THE TASK » Using the entries that follow, transcribe only the lines from the line with "none -> cyan brick G4:J4 level 1" to the line with "none -> cyan cone M11 level 2", both included, exactly as they stand and without pictures.

EXERCISE MATERIAL »
• • •
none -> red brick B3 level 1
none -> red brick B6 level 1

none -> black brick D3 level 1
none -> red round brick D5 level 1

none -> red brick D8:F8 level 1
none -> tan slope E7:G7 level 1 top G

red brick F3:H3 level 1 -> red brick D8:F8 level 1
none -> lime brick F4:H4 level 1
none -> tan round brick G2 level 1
• • •
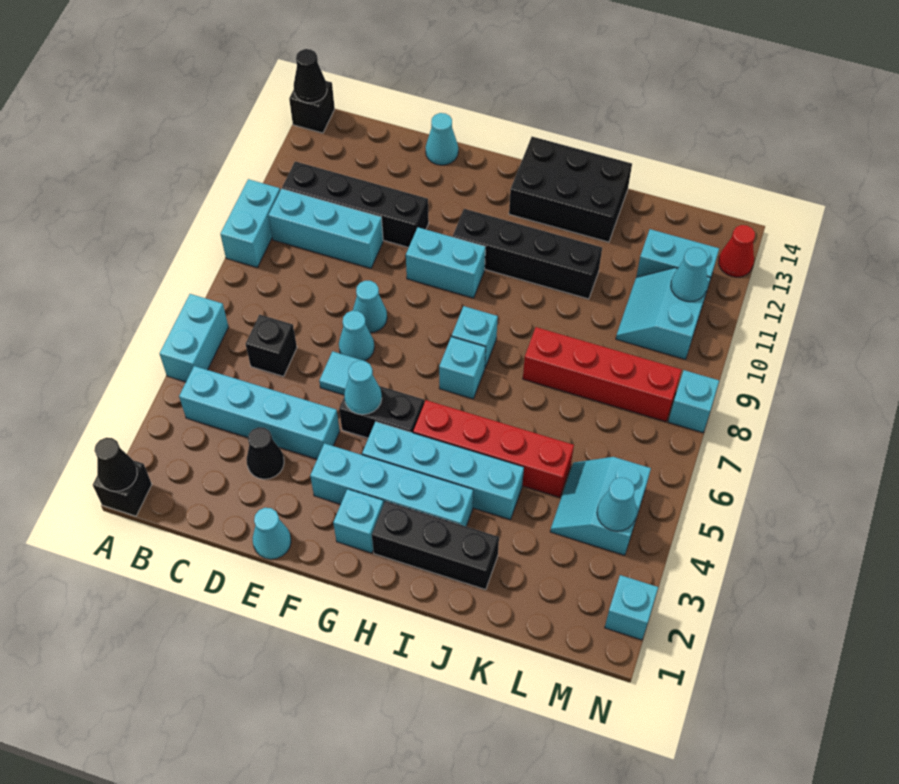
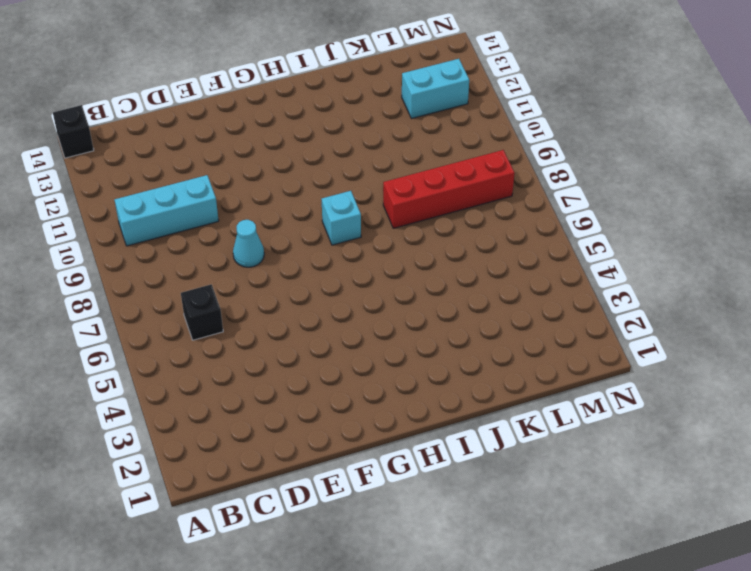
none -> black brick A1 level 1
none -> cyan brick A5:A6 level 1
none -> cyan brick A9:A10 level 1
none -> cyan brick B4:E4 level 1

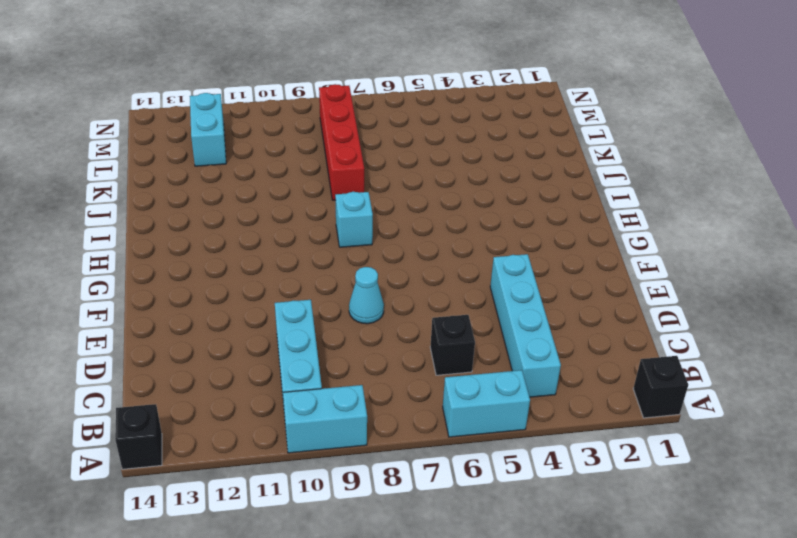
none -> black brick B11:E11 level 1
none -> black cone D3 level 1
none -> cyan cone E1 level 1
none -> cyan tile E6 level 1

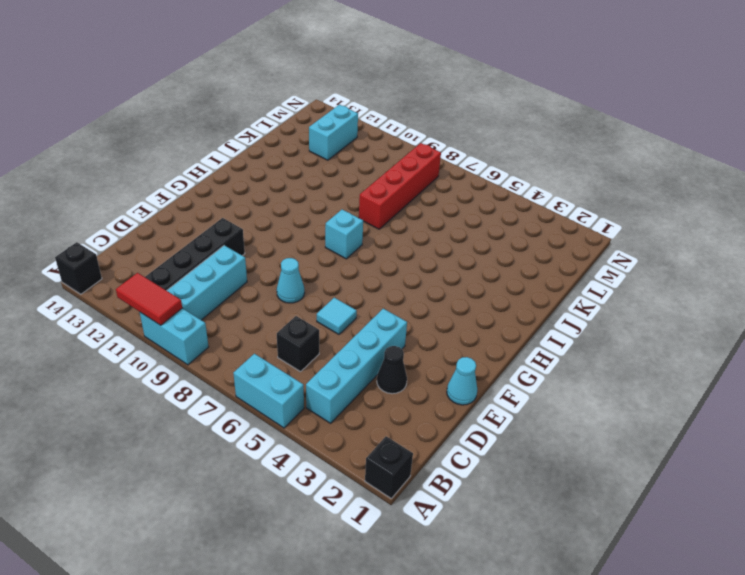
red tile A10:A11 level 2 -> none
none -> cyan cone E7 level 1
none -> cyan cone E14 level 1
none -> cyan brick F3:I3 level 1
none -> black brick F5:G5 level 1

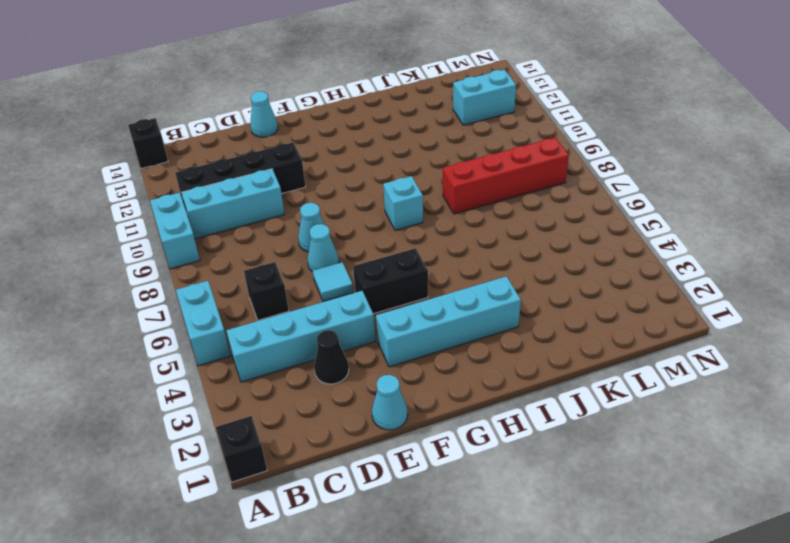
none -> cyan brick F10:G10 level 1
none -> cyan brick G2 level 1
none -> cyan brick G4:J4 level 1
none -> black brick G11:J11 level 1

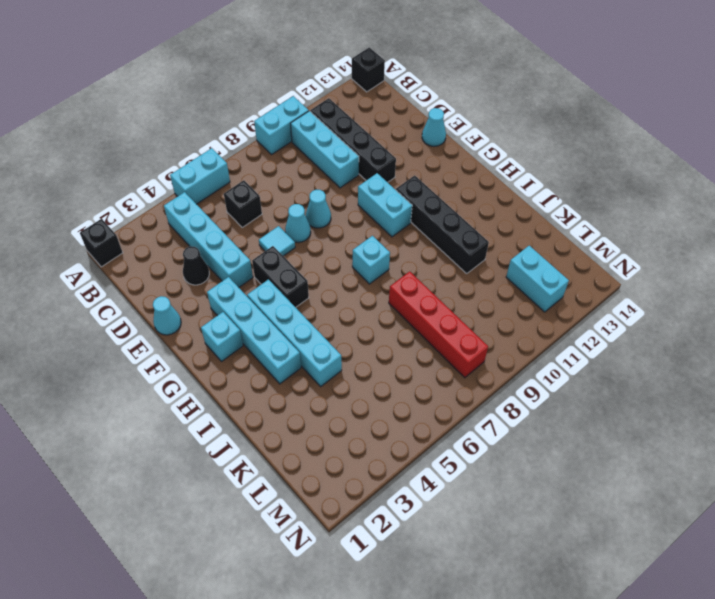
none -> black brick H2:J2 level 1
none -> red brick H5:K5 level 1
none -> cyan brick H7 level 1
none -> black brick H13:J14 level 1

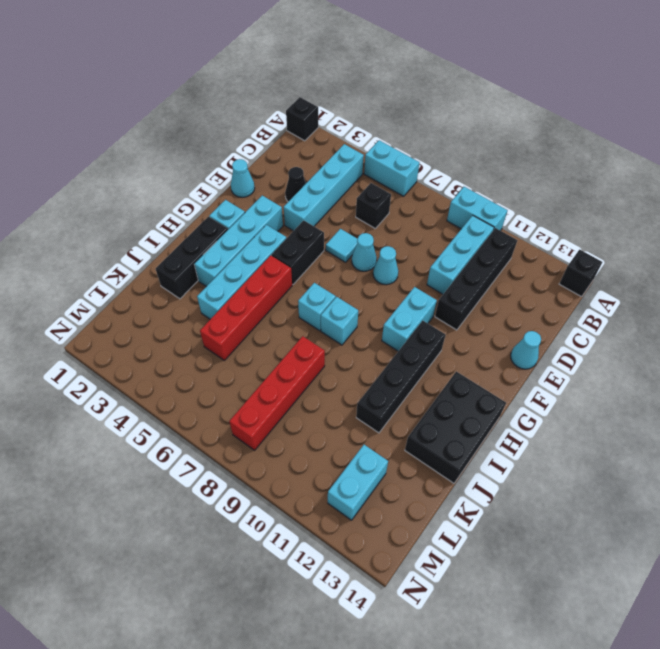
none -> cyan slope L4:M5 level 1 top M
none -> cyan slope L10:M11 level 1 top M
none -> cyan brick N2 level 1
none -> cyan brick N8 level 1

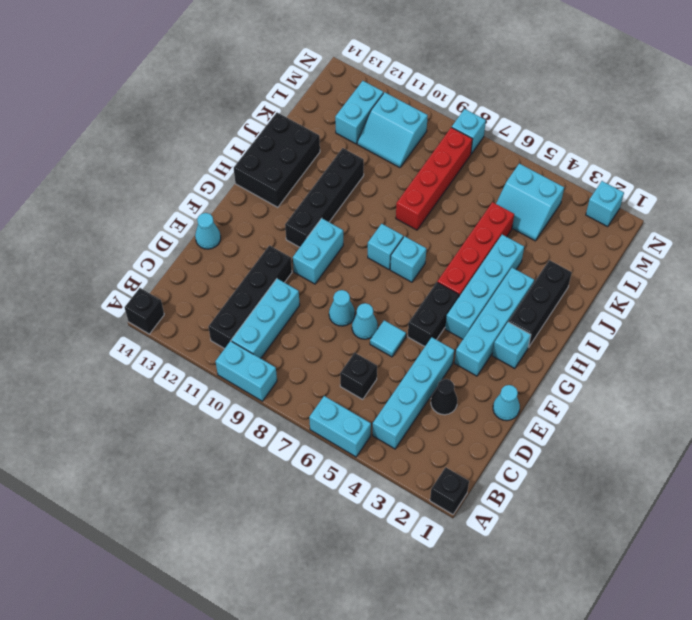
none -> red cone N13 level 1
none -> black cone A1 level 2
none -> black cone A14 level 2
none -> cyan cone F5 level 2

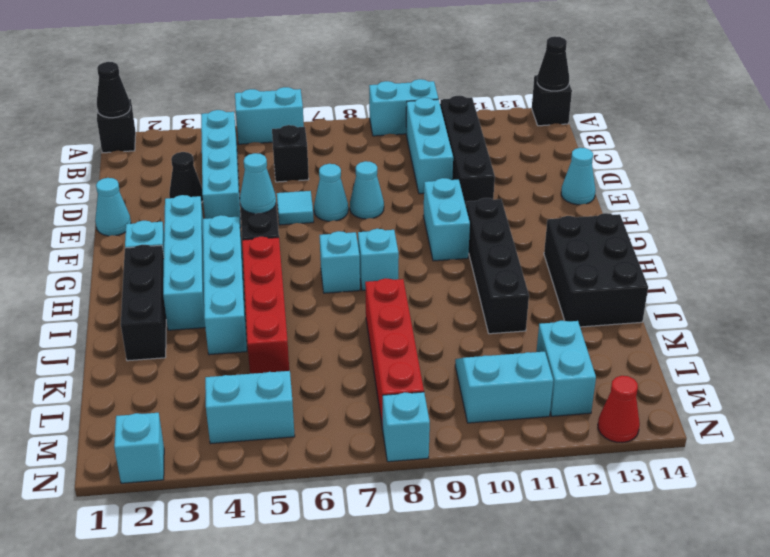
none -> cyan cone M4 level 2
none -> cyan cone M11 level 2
• • •
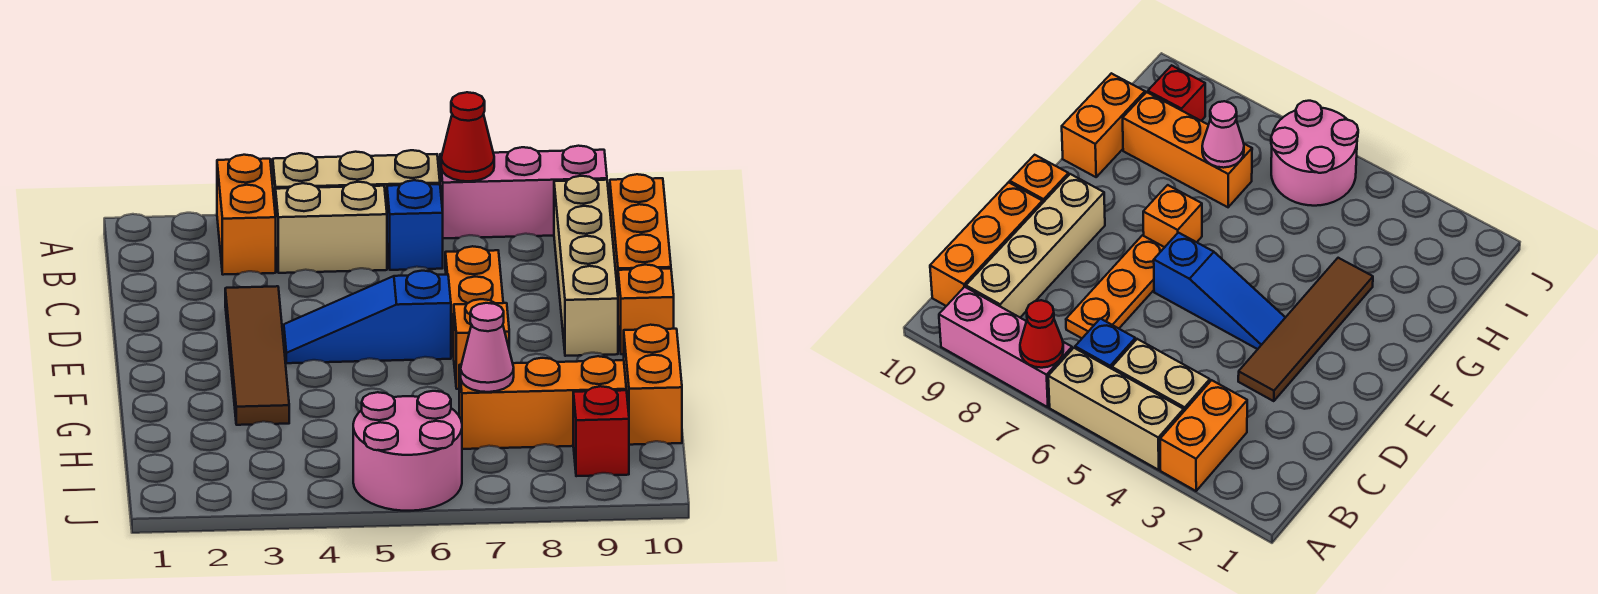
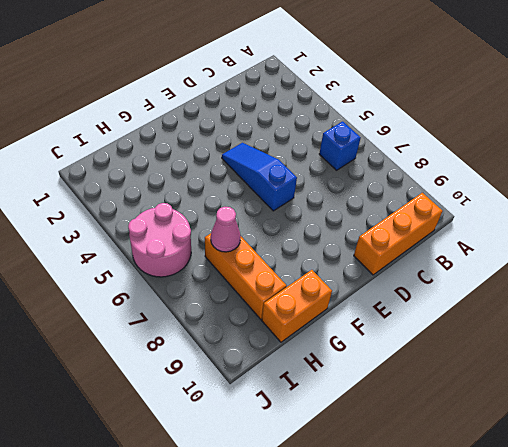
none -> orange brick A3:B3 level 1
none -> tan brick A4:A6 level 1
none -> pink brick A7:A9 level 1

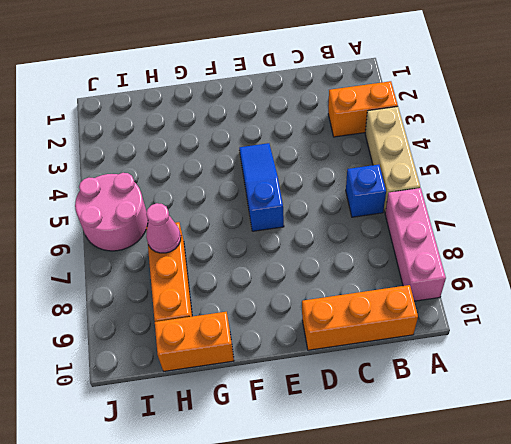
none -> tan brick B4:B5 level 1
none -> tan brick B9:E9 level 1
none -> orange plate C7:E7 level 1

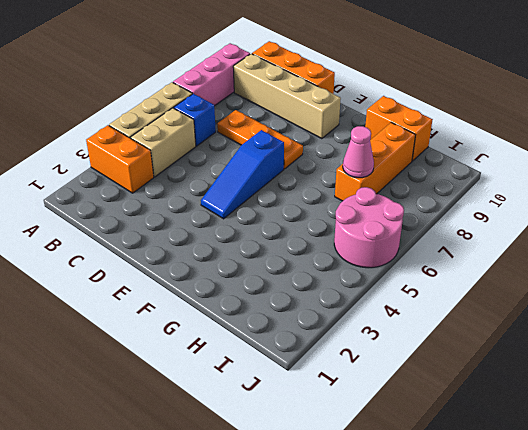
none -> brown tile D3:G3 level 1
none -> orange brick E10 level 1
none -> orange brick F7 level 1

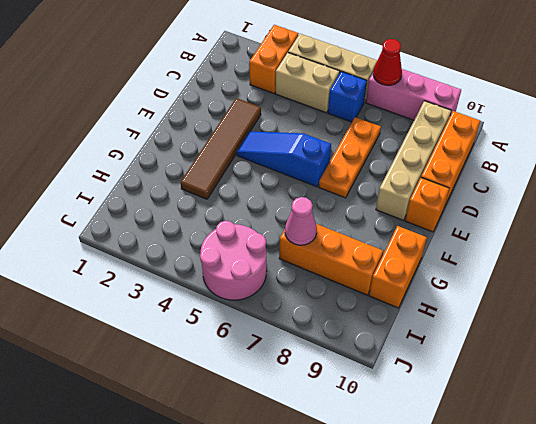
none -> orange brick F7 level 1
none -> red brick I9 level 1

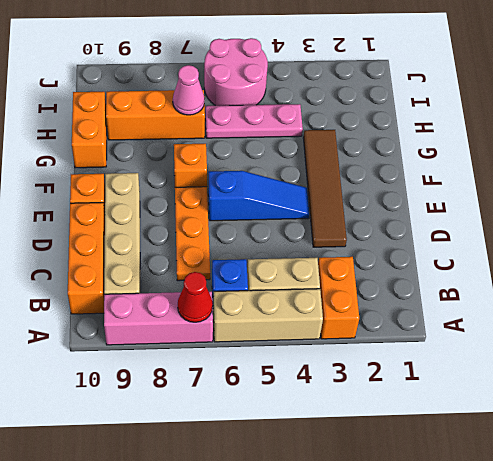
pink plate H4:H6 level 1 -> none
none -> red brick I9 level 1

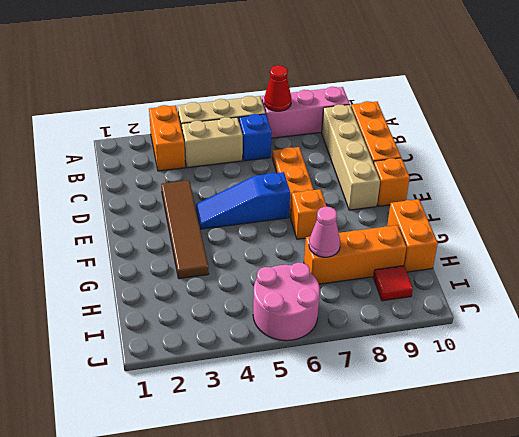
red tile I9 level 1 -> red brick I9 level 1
• • •
RESPONSE AREA »
none -> cyan brick G4:J4 level 1
none -> black brick G11:J11 level 1

none -> black brick H2:J2 level 1
none -> red brick H5:K5 level 1
none -> cyan brick H7 level 1
none -> black brick H13:J14 level 1

none -> cyan slope L4:M5 level 1 top M
none -> cyan slope L10:M11 level 1 top M
none -> cyan brick N2 level 1
none -> cyan brick N8 level 1

none -> red cone N13 level 1
none -> black cone A1 level 2
none -> black cone A14 level 2
none -> cyan cone F5 level 2

none -> cyan cone M4 level 2
none -> cyan cone M11 level 2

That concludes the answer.